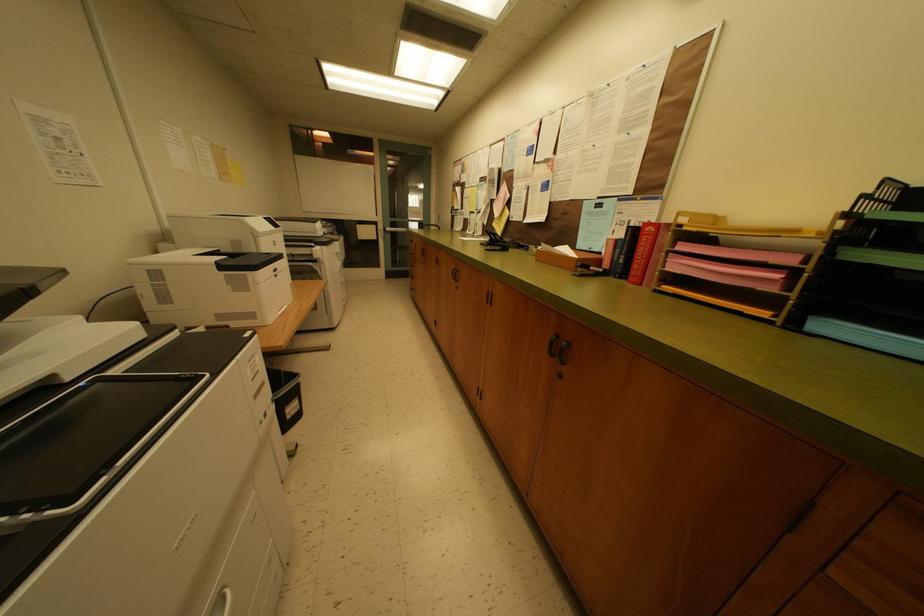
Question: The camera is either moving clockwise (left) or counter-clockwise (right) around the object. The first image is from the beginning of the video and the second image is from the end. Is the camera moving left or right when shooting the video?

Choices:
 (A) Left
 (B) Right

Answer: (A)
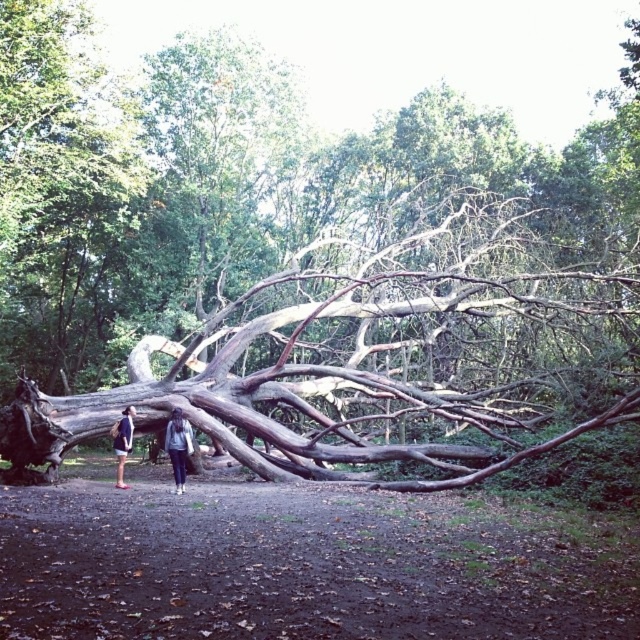
Question: Can you confirm if denim jacket at center is positioned to the left of denim shorts at lower left?

Choices:
 (A) yes
 (B) no

Answer: (B)

Question: Is brown dirt path at lower center in front of denim jacket at center?

Choices:
 (A) yes
 (B) no

Answer: (A)

Question: Which of the following is the farthest from the observer?

Choices:
 (A) brown dirt path at lower center
 (B) denim shorts at lower left

Answer: (B)

Question: Which object appears closest to the camera in this image?

Choices:
 (A) denim jacket at center
 (B) denim shorts at lower left

Answer: (A)

Question: Can you confirm if brown dirt path at lower center is wider than denim shorts at lower left?

Choices:
 (A) yes
 (B) no

Answer: (A)

Question: Which object is farther from the camera taking this photo?

Choices:
 (A) denim jacket at center
 (B) brown dirt path at lower center

Answer: (A)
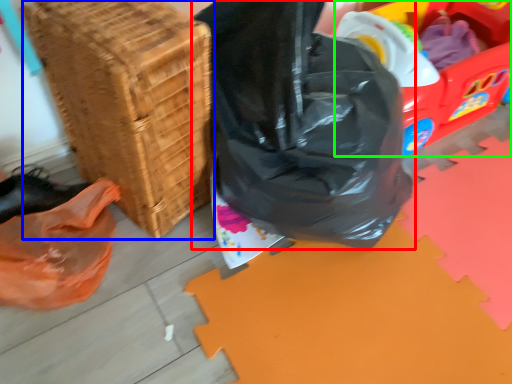
Question: Which object is positioned closest to plastic bag (highlighted by a red box)? Select from basket (highlighted by a blue box) and wagon (highlighted by a green box).

Choices:
 (A) basket
 (B) wagon

Answer: (A)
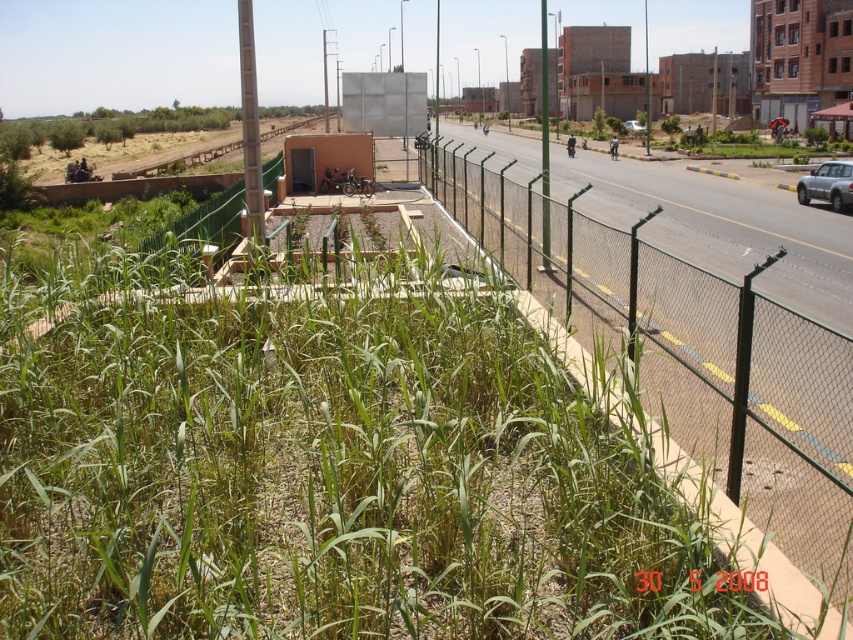
You are a GUI agent. You are given a task and a screenshot of the screen. Output one action in this format:
    pyautogui.click(x=<x>, y=<y>)
    Task: Click on the green chain-link fence at right
    
    Given the screenshot: What is the action you would take?
    pyautogui.click(x=689, y=355)

Is green chain-link fence at right thinner than satin silver car at right?

No, green chain-link fence at right is not thinner than satin silver car at right.

Who is more distant from viewer, (721, 316) or (842, 196)?

Point (842, 196)

Find the location of a particular element. This screenshot has height=640, width=853. green chain-link fence at right is located at coordinates (689, 355).

Does green wire mesh fence at right appear on the left side of satin silver car at right?

Indeed, green wire mesh fence at right is positioned on the left side of satin silver car at right.

Does green wire mesh fence at right have a greater width compared to satin silver car at right?

Indeed, green wire mesh fence at right has a greater width compared to satin silver car at right.

Describe the element at coordinates (722, 227) in the screenshot. I see `green wire mesh fence at right` at that location.

Identify the location of green wire mesh fence at right. (722, 227).

Does point (498, 500) come closer to viewer compared to point (486, 166)?

That is True.

Does green grass at lower left have a larger size compared to green chain-link fence at right?

No, green grass at lower left is not bigger than green chain-link fence at right.

Between point (479, 472) and point (729, 378), which one is positioned in front?

Point (479, 472)

At what (x,y) coordinates should I click in order to perform the action: click on green grass at lower left. Please return your answer as a coordinate pair (x, y). The width and height of the screenshot is (853, 640). Looking at the image, I should click on (323, 472).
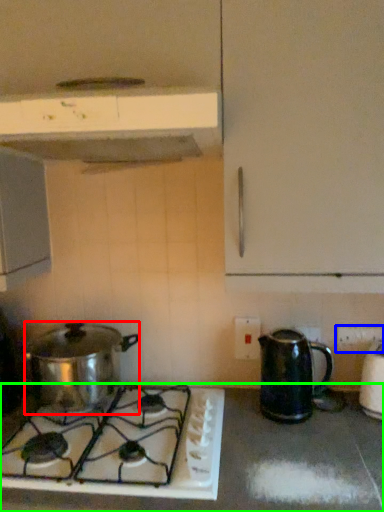
Question: Which is nearer to the kitchen appliance (highlighted by a red box)? electric outlet (highlighted by a blue box) or countertop (highlighted by a green box).

Choices:
 (A) electric outlet
 (B) countertop

Answer: (B)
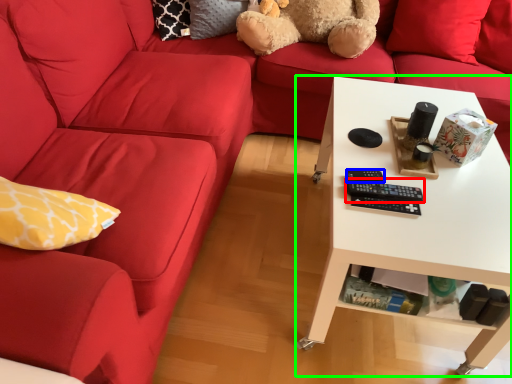
Question: Based on their relative distances, which object is nearer to control (highlighted by a red box)? Choose from control (highlighted by a blue box) and table (highlighted by a green box).

Choices:
 (A) control
 (B) table

Answer: (A)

+ + + + +

■ **What to do**:
Return all of the rows above word for word, leaving out the picture lines.

■ **Expected answer**:
Question: The camera is either moving clockwise (left) or counter-clockwise (right) around the object. The first image is from the beginning of the video and the second image is from the end. Is the camera moving left or right when shooting the video?

Choices:
 (A) Left
 (B) Right

Answer: (A)
Question: Can you confirm if denim jacket at center is positioned to the left of denim shorts at lower left?

Choices:
 (A) yes
 (B) no

Answer: (B)

Question: Is brown dirt path at lower center in front of denim jacket at center?

Choices:
 (A) yes
 (B) no

Answer: (A)

Question: Which of the following is the farthest from the observer?

Choices:
 (A) brown dirt path at lower center
 (B) denim shorts at lower left

Answer: (B)

Question: Which object appears closest to the camera in this image?

Choices:
 (A) denim jacket at center
 (B) denim shorts at lower left

Answer: (A)

Question: Can you confirm if brown dirt path at lower center is wider than denim shorts at lower left?

Choices:
 (A) yes
 (B) no

Answer: (A)

Question: Which object is farther from the camera taking this photo?

Choices:
 (A) denim jacket at center
 (B) brown dirt path at lower center

Answer: (A)
Question: Which object is positioned closest to plastic bag (highlighted by a red box)? Select from basket (highlighted by a blue box) and wagon (highlighted by a green box).

Choices:
 (A) basket
 (B) wagon

Answer: (A)
You are a GUI agent. You are given a task and a screenshot of the screen. Output one action in this format:
    pyautogui.click(x=<x>, y=<y>)
    Task: Click on the green chain-link fence at right
    
    Given the screenshot: What is the action you would take?
    pyautogui.click(x=689, y=355)

Is green chain-link fence at right thinner than satin silver car at right?

No, green chain-link fence at right is not thinner than satin silver car at right.

Who is more distant from viewer, (721, 316) or (842, 196)?

Point (842, 196)

Find the location of a particular element. This screenshot has height=640, width=853. green chain-link fence at right is located at coordinates (689, 355).

Does green wire mesh fence at right appear on the left side of satin silver car at right?

Indeed, green wire mesh fence at right is positioned on the left side of satin silver car at right.

Does green wire mesh fence at right have a greater width compared to satin silver car at right?

Indeed, green wire mesh fence at right has a greater width compared to satin silver car at right.

Describe the element at coordinates (722, 227) in the screenshot. I see `green wire mesh fence at right` at that location.

Identify the location of green wire mesh fence at right. (722, 227).

Does point (498, 500) come closer to viewer compared to point (486, 166)?

That is True.

Does green grass at lower left have a larger size compared to green chain-link fence at right?

No, green grass at lower left is not bigger than green chain-link fence at right.

Between point (479, 472) and point (729, 378), which one is positioned in front?

Point (479, 472)

At what (x,y) coordinates should I click in order to perform the action: click on green grass at lower left. Please return your answer as a coordinate pair (x, y). The width and height of the screenshot is (853, 640). Looking at the image, I should click on (323, 472).
Question: Which is nearer to the kitchen appliance (highlighted by a red box)? electric outlet (highlighted by a blue box) or countertop (highlighted by a green box).

Choices:
 (A) electric outlet
 (B) countertop

Answer: (B)
Question: Based on their relative distances, which object is nearer to control (highlighted by a red box)? Choose from control (highlighted by a blue box) and table (highlighted by a green box).

Choices:
 (A) control
 (B) table

Answer: (A)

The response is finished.